→ TASK TO COMPLETE
Copy every line of the records below word for word, omitting the pictures from your answer.
### PROVIDED RECORDS ###
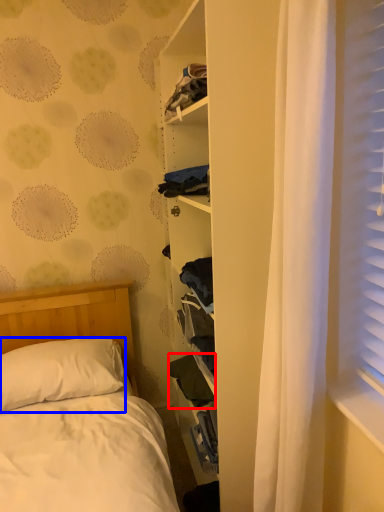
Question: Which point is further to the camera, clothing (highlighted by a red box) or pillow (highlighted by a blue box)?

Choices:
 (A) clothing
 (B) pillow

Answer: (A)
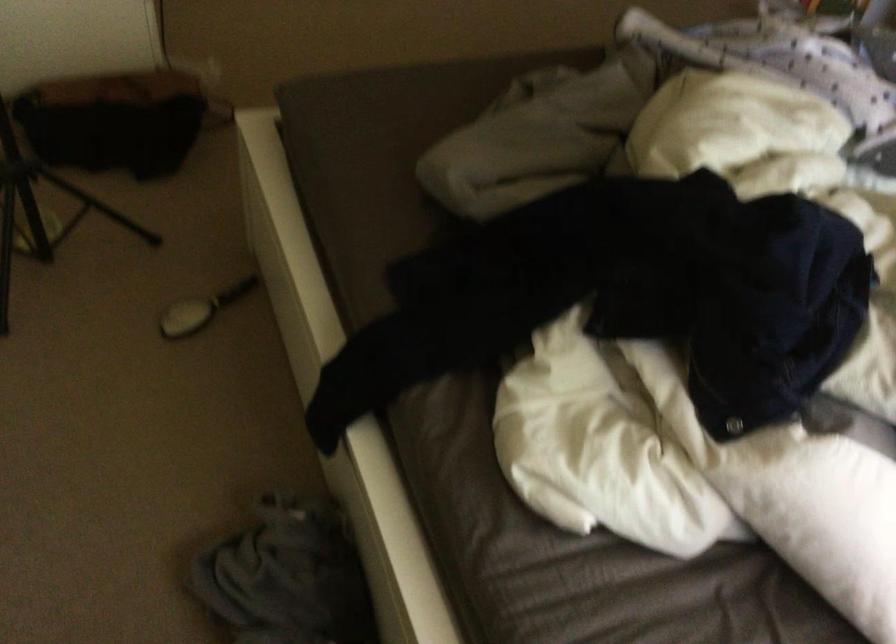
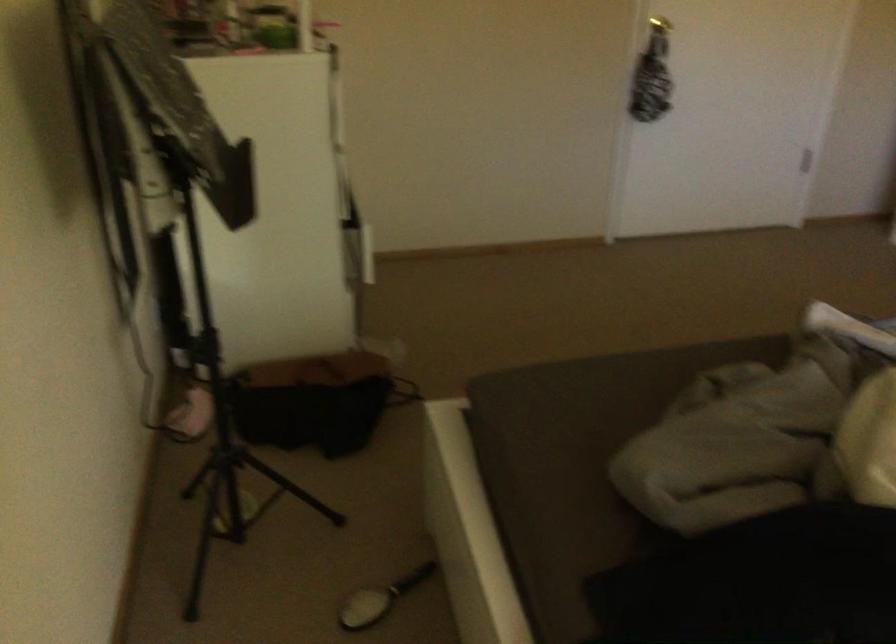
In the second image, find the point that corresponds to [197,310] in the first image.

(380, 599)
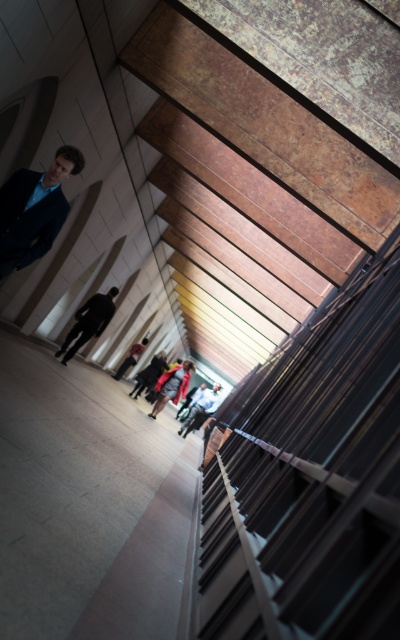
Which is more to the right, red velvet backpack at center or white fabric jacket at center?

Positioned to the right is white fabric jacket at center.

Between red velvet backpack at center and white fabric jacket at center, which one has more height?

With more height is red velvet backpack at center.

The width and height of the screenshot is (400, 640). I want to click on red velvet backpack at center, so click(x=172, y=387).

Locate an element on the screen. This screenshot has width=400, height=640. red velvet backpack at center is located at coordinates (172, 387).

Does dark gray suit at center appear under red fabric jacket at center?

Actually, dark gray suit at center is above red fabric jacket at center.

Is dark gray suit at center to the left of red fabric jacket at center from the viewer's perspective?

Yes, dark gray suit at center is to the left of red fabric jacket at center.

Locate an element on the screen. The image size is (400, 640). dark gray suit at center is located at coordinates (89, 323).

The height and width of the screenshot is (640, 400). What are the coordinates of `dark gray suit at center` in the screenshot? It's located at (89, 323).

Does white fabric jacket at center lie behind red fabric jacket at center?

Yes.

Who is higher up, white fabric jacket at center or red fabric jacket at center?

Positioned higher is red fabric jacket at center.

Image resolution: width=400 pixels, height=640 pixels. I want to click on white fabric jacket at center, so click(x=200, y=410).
###
→ CORRECT ANSWER
Question: Which point is further to the camera, clothing (highlighted by a red box) or pillow (highlighted by a blue box)?

Choices:
 (A) clothing
 (B) pillow

Answer: (A)
In the second image, find the point that corresponds to [197,310] in the first image.

(380, 599)
Which is more to the right, red velvet backpack at center or white fabric jacket at center?

Positioned to the right is white fabric jacket at center.

Between red velvet backpack at center and white fabric jacket at center, which one has more height?

With more height is red velvet backpack at center.

The width and height of the screenshot is (400, 640). I want to click on red velvet backpack at center, so click(x=172, y=387).

Locate an element on the screen. This screenshot has width=400, height=640. red velvet backpack at center is located at coordinates (172, 387).

Does dark gray suit at center appear under red fabric jacket at center?

Actually, dark gray suit at center is above red fabric jacket at center.

Is dark gray suit at center to the left of red fabric jacket at center from the viewer's perspective?

Yes, dark gray suit at center is to the left of red fabric jacket at center.

Locate an element on the screen. The image size is (400, 640). dark gray suit at center is located at coordinates (89, 323).

The height and width of the screenshot is (640, 400). What are the coordinates of `dark gray suit at center` in the screenshot? It's located at (89, 323).

Does white fabric jacket at center lie behind red fabric jacket at center?

Yes.

Who is higher up, white fabric jacket at center or red fabric jacket at center?

Positioned higher is red fabric jacket at center.

Image resolution: width=400 pixels, height=640 pixels. I want to click on white fabric jacket at center, so click(x=200, y=410).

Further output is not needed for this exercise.